- _INSTRUCTIONS TO FOLLOW_: Nothing but the lines from the one containing "orange 1x2 brick [146,220,203,278]" through the end of the material should be restated, and each exactly.

- _DATA FOR ANALYSIS_:
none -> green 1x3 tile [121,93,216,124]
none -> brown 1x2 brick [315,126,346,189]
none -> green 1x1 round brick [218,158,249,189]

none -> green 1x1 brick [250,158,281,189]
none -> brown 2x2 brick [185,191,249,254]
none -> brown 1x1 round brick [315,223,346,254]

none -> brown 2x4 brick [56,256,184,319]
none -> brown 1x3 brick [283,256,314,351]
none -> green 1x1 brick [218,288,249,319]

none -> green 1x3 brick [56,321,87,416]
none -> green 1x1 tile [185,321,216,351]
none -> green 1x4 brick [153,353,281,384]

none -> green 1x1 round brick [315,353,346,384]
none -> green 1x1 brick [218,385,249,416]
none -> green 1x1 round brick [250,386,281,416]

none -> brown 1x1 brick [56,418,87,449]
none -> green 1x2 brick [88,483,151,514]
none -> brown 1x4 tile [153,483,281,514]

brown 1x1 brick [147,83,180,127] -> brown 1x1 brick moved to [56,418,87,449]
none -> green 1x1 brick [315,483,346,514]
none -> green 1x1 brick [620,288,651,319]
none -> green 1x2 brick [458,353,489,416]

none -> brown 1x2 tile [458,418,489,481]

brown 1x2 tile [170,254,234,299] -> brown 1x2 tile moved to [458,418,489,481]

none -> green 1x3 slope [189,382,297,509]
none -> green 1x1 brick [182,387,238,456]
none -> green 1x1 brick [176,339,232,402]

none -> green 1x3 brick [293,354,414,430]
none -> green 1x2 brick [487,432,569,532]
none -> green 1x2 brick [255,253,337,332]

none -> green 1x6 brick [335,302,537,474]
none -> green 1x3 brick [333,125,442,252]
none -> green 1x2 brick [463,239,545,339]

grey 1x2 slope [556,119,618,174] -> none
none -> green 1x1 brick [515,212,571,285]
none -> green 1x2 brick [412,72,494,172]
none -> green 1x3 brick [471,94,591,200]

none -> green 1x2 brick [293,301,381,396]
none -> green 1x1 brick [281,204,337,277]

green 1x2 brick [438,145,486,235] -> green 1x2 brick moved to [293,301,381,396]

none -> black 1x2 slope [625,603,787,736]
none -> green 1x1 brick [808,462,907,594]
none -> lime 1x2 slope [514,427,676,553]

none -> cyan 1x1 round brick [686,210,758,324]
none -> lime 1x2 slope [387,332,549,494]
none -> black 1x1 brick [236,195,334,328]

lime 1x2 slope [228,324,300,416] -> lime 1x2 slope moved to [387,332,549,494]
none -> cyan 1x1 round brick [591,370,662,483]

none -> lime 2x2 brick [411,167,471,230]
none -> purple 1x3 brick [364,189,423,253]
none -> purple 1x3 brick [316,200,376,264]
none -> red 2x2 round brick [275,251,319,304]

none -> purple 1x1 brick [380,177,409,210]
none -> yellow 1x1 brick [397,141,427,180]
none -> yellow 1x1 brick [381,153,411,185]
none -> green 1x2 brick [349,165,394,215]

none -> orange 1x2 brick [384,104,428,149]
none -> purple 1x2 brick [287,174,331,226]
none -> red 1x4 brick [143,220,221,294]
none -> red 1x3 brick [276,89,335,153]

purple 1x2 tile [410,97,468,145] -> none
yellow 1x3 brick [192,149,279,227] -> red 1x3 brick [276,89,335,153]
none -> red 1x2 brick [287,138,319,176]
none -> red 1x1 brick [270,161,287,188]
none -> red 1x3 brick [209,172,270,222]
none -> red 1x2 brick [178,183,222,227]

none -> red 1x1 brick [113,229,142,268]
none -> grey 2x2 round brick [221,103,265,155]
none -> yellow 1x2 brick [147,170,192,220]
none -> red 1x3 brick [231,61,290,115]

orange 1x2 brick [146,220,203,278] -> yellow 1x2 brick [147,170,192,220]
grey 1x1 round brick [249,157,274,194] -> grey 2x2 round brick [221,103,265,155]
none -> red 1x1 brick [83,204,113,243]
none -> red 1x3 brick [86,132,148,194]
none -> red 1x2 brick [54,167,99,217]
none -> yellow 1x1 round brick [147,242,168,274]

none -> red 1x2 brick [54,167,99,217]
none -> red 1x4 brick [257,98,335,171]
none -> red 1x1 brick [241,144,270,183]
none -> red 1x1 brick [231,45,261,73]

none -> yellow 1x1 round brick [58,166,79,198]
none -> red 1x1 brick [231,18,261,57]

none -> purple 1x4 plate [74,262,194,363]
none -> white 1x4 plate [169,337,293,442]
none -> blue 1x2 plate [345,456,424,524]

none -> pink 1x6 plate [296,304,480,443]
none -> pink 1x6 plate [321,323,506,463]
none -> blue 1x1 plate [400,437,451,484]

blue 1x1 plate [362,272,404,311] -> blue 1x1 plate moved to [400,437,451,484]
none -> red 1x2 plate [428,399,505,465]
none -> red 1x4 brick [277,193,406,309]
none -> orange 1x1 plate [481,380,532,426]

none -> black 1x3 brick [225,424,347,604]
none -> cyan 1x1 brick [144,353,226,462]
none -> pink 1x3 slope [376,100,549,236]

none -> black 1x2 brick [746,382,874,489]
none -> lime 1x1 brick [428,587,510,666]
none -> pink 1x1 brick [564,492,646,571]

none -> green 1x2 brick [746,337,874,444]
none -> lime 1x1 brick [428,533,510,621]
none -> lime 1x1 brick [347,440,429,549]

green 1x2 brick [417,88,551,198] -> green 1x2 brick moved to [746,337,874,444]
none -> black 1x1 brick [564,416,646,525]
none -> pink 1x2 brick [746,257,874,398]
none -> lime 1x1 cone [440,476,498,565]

- _WRITTEN RESPONSE_:
orange 1x2 brick [146,220,203,278] -> yellow 1x2 brick [147,170,192,220]
grey 1x1 round brick [249,157,274,194] -> grey 2x2 round brick [221,103,265,155]
none -> red 1x1 brick [83,204,113,243]
none -> red 1x3 brick [86,132,148,194]
none -> red 1x2 brick [54,167,99,217]
none -> yellow 1x1 round brick [147,242,168,274]

none -> red 1x2 brick [54,167,99,217]
none -> red 1x4 brick [257,98,335,171]
none -> red 1x1 brick [241,144,270,183]
none -> red 1x1 brick [231,45,261,73]

none -> yellow 1x1 round brick [58,166,79,198]
none -> red 1x1 brick [231,18,261,57]

none -> purple 1x4 plate [74,262,194,363]
none -> white 1x4 plate [169,337,293,442]
none -> blue 1x2 plate [345,456,424,524]

none -> pink 1x6 plate [296,304,480,443]
none -> pink 1x6 plate [321,323,506,463]
none -> blue 1x1 plate [400,437,451,484]

blue 1x1 plate [362,272,404,311] -> blue 1x1 plate moved to [400,437,451,484]
none -> red 1x2 plate [428,399,505,465]
none -> red 1x4 brick [277,193,406,309]
none -> orange 1x1 plate [481,380,532,426]

none -> black 1x3 brick [225,424,347,604]
none -> cyan 1x1 brick [144,353,226,462]
none -> pink 1x3 slope [376,100,549,236]

none -> black 1x2 brick [746,382,874,489]
none -> lime 1x1 brick [428,587,510,666]
none -> pink 1x1 brick [564,492,646,571]

none -> green 1x2 brick [746,337,874,444]
none -> lime 1x1 brick [428,533,510,621]
none -> lime 1x1 brick [347,440,429,549]

green 1x2 brick [417,88,551,198] -> green 1x2 brick moved to [746,337,874,444]
none -> black 1x1 brick [564,416,646,525]
none -> pink 1x2 brick [746,257,874,398]
none -> lime 1x1 cone [440,476,498,565]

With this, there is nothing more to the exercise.